▶ What is required:
Give the data again word for word; drop the pictures.

▶ Dataset content:
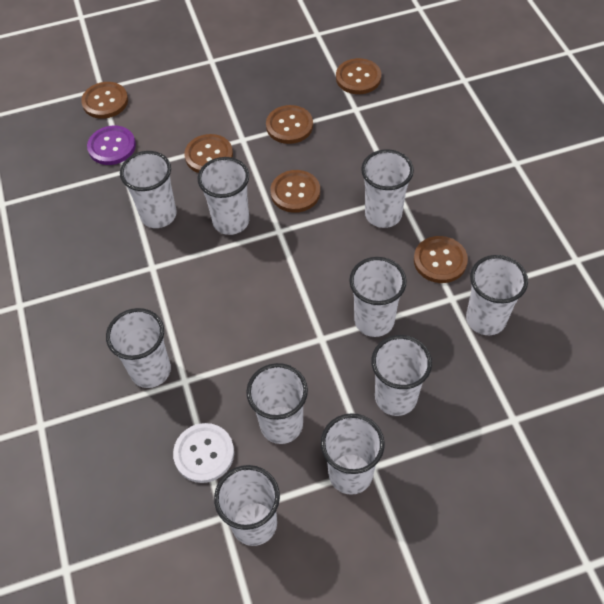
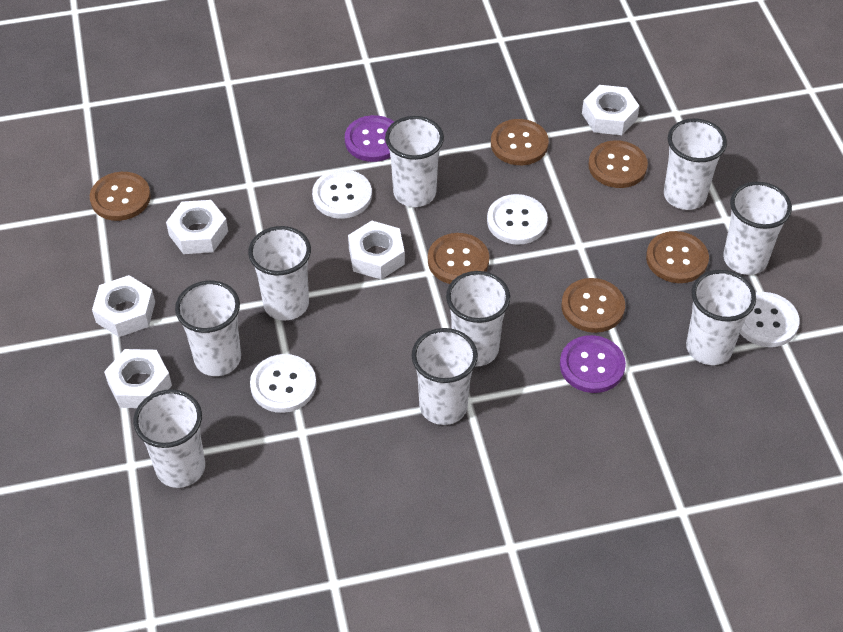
purple button: 1 -> 2
white button: 1 -> 4
white cup: 10 -> 9
white nut: 0 -> 5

▶ The completed task:
purple button: 1 -> 2
white button: 1 -> 4
white cup: 10 -> 9
white nut: 0 -> 5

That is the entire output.